● Revision tracking records:
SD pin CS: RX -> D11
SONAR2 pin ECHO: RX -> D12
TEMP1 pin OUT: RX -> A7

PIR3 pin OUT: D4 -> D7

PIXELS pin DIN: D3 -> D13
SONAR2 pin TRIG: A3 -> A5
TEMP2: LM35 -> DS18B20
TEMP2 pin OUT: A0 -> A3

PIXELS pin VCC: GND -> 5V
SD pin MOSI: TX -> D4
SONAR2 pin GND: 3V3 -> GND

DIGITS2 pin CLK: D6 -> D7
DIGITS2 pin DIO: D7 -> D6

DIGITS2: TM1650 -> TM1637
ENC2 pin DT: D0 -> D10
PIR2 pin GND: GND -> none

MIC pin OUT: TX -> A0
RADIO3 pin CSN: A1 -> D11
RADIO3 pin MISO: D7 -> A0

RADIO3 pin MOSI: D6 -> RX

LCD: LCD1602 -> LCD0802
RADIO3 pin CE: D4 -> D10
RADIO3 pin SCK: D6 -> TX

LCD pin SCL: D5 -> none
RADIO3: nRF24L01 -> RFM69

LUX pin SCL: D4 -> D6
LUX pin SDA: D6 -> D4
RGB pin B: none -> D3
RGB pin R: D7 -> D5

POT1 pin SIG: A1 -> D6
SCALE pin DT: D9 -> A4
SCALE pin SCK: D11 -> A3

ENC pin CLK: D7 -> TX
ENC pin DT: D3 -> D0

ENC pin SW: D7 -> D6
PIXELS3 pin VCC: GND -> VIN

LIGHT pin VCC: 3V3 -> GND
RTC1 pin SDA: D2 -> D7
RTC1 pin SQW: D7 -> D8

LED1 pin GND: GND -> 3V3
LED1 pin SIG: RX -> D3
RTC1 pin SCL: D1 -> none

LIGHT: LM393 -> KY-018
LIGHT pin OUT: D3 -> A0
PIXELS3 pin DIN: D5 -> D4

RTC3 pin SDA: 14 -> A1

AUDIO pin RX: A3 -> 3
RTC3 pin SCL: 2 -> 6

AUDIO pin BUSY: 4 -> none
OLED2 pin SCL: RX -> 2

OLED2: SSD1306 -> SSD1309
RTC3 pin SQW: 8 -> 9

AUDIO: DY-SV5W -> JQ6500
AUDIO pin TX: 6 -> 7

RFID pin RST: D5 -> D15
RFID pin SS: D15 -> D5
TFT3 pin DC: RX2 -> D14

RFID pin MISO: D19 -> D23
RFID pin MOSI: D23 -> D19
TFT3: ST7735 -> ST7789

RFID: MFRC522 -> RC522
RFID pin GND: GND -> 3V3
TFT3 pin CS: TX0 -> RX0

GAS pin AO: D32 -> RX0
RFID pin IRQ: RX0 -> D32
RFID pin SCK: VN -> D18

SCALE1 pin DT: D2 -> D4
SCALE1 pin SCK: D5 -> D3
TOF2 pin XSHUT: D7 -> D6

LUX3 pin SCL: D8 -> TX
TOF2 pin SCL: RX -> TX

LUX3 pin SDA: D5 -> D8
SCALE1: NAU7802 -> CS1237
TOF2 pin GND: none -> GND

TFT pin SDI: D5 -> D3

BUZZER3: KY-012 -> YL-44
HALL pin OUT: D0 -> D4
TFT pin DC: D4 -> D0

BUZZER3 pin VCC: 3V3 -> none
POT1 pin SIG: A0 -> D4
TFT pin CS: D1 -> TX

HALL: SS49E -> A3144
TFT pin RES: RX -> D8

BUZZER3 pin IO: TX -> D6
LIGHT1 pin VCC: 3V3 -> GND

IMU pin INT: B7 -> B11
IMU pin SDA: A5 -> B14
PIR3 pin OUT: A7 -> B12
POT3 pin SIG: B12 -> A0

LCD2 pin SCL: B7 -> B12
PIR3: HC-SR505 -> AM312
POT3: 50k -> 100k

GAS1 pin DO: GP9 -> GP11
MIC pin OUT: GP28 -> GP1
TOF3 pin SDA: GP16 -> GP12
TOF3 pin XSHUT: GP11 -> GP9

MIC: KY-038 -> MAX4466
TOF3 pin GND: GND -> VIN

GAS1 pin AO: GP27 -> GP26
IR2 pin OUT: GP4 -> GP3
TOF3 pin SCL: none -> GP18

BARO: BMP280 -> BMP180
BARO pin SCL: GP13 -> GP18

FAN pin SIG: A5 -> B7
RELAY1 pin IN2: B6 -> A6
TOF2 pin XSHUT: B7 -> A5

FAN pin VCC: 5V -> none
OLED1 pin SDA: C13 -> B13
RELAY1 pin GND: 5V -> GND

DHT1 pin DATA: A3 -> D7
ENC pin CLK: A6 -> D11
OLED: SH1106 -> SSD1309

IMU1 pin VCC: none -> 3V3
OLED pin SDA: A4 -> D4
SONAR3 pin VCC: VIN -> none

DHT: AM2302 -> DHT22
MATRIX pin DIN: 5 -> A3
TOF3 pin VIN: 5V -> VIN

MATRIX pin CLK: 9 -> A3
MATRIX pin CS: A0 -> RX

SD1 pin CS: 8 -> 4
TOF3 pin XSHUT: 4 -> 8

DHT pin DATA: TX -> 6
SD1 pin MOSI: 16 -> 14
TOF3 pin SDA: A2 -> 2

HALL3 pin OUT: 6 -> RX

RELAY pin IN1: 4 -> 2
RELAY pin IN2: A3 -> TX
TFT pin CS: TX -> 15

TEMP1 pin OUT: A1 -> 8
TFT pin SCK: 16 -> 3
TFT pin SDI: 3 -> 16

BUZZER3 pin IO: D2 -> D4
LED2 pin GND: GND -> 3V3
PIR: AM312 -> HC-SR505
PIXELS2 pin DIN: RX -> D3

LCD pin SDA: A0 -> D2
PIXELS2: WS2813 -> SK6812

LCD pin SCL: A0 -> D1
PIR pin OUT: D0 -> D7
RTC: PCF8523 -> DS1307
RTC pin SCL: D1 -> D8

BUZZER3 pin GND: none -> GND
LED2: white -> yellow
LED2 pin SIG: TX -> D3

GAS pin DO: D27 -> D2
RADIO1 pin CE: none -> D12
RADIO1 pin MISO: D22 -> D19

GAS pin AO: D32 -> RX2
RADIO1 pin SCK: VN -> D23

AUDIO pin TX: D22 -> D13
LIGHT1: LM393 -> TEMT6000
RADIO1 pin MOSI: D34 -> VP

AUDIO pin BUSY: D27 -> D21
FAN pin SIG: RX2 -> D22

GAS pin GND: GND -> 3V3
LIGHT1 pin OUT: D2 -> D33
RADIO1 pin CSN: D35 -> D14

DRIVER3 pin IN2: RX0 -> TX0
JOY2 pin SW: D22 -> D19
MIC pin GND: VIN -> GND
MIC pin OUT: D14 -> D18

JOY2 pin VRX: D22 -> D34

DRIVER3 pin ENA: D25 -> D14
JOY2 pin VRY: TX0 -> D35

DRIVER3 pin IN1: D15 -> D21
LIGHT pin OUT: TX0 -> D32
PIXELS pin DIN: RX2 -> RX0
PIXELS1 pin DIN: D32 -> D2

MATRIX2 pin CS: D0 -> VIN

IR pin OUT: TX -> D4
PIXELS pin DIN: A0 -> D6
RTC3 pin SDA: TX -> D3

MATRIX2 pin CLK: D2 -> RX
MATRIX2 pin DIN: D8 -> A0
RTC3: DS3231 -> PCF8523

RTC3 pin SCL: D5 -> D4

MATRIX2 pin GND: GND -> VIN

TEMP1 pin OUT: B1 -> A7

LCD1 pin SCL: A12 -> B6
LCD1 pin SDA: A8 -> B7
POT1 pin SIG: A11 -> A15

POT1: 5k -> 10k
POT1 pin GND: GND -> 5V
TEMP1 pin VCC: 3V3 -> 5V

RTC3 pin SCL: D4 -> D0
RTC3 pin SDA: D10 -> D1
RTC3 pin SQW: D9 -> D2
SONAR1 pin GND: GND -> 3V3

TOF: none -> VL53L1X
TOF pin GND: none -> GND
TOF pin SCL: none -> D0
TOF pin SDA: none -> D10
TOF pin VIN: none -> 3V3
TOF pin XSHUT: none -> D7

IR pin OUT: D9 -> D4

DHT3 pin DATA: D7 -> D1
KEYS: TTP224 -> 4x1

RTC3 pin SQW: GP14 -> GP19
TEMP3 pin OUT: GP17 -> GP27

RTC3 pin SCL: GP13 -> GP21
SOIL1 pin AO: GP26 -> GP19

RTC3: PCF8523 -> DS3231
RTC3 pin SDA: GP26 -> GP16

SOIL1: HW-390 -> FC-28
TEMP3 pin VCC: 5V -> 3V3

● Task prompt: Starting with the line above that holds "TOF2 pin GND: none -> GND" and stopping with the line that holds "TOF3 pin SCL: none -> GP18", reproduce each line exactly, omitting all other lines.

● Solution for this exercise:
TOF2 pin GND: none -> GND

TFT pin SDI: D5 -> D3

BUZZER3: KY-012 -> YL-44
HALL pin OUT: D0 -> D4
TFT pin DC: D4 -> D0

BUZZER3 pin VCC: 3V3 -> none
POT1 pin SIG: A0 -> D4
TFT pin CS: D1 -> TX

HALL: SS49E -> A3144
TFT pin RES: RX -> D8

BUZZER3 pin IO: TX -> D6
LIGHT1 pin VCC: 3V3 -> GND

IMU pin INT: B7 -> B11
IMU pin SDA: A5 -> B14
PIR3 pin OUT: A7 -> B12
POT3 pin SIG: B12 -> A0

LCD2 pin SCL: B7 -> B12
PIR3: HC-SR505 -> AM312
POT3: 50k -> 100k

GAS1 pin DO: GP9 -> GP11
MIC pin OUT: GP28 -> GP1
TOF3 pin SDA: GP16 -> GP12
TOF3 pin XSHUT: GP11 -> GP9

MIC: KY-038 -> MAX4466
TOF3 pin GND: GND -> VIN

GAS1 pin AO: GP27 -> GP26
IR2 pin OUT: GP4 -> GP3
TOF3 pin SCL: none -> GP18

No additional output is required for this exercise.